◆ Task description
Using the data below, find how many lines include the word "hexagon" and report that figure alone.

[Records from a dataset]
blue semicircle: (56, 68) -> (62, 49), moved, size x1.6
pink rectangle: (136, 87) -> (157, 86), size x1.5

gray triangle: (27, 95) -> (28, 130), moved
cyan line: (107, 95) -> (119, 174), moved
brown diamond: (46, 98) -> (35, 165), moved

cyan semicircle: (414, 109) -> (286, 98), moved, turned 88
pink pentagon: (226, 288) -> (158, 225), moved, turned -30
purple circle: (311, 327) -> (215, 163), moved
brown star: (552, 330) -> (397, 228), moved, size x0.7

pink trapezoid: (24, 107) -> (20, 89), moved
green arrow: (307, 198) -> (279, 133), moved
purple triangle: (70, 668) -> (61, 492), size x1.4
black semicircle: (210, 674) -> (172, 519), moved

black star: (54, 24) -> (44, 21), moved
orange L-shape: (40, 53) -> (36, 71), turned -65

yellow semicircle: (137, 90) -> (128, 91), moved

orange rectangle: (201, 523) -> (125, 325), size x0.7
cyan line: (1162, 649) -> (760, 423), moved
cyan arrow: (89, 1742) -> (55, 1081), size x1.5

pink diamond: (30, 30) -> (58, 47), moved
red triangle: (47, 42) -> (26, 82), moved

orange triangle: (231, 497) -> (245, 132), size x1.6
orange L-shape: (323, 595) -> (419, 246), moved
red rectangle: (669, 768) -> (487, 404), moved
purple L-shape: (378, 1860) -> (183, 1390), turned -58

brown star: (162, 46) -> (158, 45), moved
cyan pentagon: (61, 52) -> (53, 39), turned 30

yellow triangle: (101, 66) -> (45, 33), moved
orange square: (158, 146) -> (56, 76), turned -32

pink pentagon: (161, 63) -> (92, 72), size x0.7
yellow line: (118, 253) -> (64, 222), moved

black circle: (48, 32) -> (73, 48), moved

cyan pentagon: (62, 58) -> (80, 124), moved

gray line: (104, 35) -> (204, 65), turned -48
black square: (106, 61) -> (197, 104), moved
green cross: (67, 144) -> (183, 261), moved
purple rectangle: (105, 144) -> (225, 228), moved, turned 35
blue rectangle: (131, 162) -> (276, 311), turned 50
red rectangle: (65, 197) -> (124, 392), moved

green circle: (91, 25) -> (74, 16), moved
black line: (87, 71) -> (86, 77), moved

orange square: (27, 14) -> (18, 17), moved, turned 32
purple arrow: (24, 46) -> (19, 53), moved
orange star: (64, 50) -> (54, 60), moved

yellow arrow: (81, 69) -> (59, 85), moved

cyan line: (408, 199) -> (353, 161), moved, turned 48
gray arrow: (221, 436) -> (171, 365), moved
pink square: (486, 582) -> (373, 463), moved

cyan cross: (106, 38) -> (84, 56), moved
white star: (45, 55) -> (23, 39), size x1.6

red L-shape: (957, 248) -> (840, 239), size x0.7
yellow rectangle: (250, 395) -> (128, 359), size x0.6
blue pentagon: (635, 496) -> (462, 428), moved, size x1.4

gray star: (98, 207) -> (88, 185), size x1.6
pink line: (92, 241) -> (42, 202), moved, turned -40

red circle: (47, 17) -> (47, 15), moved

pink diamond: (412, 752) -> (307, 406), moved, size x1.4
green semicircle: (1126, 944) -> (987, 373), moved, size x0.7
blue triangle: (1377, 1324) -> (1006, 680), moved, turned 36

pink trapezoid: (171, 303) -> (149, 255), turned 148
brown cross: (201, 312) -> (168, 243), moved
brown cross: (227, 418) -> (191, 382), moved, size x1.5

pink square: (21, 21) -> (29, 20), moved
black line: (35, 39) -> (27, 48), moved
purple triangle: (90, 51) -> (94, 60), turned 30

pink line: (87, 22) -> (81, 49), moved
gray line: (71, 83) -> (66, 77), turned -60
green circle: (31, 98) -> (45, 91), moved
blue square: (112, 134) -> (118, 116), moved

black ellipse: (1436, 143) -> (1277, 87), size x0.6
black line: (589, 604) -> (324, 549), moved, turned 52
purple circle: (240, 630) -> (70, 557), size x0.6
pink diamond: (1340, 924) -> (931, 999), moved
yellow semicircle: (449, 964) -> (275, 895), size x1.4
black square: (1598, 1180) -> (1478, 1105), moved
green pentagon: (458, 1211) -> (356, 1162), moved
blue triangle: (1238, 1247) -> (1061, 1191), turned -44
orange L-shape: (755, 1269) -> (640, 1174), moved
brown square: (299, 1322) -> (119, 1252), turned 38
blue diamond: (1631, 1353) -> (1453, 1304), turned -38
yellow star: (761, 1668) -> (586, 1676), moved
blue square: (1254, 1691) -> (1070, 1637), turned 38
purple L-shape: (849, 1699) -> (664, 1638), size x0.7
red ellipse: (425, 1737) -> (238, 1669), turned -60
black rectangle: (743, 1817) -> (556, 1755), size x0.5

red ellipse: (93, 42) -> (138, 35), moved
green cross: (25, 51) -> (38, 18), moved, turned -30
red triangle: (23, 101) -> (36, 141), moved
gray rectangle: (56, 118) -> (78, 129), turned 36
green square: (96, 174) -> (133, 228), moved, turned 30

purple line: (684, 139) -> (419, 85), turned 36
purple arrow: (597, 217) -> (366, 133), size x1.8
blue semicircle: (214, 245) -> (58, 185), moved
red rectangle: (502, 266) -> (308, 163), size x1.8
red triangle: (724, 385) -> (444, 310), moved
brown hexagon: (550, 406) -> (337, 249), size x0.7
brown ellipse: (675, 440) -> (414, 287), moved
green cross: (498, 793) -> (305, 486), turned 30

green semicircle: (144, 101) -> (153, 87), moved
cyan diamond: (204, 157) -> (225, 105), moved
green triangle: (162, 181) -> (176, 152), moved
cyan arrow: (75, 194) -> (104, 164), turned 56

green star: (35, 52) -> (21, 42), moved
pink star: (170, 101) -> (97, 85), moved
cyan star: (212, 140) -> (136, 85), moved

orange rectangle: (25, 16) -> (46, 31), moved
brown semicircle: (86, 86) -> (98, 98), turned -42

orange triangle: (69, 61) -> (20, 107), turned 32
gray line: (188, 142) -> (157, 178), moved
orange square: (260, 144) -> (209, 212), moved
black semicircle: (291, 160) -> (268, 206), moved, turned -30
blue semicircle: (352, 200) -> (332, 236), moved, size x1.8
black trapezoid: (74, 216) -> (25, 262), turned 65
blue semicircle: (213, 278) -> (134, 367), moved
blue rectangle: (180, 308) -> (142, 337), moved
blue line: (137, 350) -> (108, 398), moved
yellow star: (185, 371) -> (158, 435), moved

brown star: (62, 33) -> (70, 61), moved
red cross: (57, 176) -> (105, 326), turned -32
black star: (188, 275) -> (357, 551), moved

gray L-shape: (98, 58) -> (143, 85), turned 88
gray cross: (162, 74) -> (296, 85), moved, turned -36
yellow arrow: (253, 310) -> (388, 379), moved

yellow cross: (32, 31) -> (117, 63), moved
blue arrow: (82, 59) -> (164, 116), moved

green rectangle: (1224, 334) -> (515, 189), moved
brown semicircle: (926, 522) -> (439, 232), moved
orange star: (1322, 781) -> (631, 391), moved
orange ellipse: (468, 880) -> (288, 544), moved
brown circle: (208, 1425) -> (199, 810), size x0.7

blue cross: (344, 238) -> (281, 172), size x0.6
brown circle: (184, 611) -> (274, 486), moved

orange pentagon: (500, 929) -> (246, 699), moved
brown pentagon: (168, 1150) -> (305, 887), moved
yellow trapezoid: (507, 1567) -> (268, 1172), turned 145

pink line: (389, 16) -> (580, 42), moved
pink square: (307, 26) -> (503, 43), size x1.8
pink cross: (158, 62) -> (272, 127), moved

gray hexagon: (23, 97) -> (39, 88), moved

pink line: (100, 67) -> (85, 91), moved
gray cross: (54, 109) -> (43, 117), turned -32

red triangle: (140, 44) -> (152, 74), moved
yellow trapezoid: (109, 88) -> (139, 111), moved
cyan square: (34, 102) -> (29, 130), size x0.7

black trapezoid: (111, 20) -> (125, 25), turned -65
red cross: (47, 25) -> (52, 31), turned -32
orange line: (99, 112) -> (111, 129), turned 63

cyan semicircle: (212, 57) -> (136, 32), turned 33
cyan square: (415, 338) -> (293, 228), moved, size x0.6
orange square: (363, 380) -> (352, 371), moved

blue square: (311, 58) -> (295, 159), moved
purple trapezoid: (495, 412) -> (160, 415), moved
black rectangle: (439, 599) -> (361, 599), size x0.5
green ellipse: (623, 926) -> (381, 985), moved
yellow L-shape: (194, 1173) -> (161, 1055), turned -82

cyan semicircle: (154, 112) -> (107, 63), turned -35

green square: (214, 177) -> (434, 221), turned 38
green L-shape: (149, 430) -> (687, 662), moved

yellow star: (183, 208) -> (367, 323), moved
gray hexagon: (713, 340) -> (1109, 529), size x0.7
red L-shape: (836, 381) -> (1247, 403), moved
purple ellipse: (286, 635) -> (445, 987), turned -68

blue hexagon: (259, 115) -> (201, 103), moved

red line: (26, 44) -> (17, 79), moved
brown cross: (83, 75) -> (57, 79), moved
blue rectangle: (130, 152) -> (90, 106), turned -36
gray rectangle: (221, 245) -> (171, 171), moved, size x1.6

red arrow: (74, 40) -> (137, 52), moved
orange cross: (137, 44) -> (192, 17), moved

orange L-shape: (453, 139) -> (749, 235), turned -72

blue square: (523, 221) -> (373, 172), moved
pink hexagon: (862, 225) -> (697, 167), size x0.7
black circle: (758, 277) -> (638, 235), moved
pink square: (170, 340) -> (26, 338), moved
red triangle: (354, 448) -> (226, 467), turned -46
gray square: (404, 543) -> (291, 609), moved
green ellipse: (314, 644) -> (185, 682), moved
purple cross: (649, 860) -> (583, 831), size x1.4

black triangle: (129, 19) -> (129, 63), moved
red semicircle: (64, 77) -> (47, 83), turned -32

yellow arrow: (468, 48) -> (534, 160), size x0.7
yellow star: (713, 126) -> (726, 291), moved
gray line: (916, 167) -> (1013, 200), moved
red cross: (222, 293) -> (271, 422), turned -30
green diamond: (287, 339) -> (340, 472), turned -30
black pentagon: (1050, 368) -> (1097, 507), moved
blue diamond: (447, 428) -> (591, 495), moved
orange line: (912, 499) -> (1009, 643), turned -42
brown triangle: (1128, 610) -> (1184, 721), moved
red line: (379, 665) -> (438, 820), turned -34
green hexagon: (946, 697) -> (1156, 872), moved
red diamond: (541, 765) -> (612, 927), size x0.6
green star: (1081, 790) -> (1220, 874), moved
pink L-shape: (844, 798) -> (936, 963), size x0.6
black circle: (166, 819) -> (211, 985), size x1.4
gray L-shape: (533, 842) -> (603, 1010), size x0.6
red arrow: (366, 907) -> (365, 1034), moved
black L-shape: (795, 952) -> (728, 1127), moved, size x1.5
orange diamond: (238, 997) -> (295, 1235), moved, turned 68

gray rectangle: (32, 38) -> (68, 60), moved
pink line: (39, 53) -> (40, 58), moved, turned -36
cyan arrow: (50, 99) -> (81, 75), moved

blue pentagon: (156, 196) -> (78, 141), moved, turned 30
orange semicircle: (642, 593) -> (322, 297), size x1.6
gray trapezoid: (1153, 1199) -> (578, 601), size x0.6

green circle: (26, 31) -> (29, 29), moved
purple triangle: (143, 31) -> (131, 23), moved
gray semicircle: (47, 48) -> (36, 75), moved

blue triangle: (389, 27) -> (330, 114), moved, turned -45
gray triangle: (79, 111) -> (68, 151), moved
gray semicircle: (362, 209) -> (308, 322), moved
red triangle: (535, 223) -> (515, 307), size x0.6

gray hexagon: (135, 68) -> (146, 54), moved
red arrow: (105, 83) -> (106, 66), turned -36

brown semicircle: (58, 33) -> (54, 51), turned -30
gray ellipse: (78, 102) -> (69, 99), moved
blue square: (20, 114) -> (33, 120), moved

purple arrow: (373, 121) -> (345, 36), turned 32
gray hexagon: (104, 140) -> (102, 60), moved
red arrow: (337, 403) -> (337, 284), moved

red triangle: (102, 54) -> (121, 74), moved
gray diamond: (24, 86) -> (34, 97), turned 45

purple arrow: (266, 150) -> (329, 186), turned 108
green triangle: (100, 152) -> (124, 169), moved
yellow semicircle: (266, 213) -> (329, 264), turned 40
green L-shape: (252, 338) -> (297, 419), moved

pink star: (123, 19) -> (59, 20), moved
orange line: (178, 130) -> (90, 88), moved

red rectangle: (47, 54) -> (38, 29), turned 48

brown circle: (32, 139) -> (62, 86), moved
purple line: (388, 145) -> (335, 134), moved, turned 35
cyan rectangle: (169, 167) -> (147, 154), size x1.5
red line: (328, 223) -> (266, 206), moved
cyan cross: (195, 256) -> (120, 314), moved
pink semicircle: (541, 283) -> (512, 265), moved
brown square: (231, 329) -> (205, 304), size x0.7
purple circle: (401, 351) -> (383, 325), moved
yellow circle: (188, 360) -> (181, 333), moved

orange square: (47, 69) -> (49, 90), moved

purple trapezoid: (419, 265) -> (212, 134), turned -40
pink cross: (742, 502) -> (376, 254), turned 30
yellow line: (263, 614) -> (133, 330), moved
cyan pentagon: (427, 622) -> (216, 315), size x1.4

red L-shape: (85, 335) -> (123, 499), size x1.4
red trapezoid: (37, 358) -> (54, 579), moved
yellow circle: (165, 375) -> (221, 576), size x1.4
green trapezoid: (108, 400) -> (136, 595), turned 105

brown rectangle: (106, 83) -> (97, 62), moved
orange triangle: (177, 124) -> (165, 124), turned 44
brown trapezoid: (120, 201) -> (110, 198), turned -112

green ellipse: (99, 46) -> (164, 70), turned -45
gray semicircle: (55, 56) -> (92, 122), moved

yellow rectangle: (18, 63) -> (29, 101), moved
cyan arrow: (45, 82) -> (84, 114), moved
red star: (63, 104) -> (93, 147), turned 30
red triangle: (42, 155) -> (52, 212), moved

◆ Exercise response
8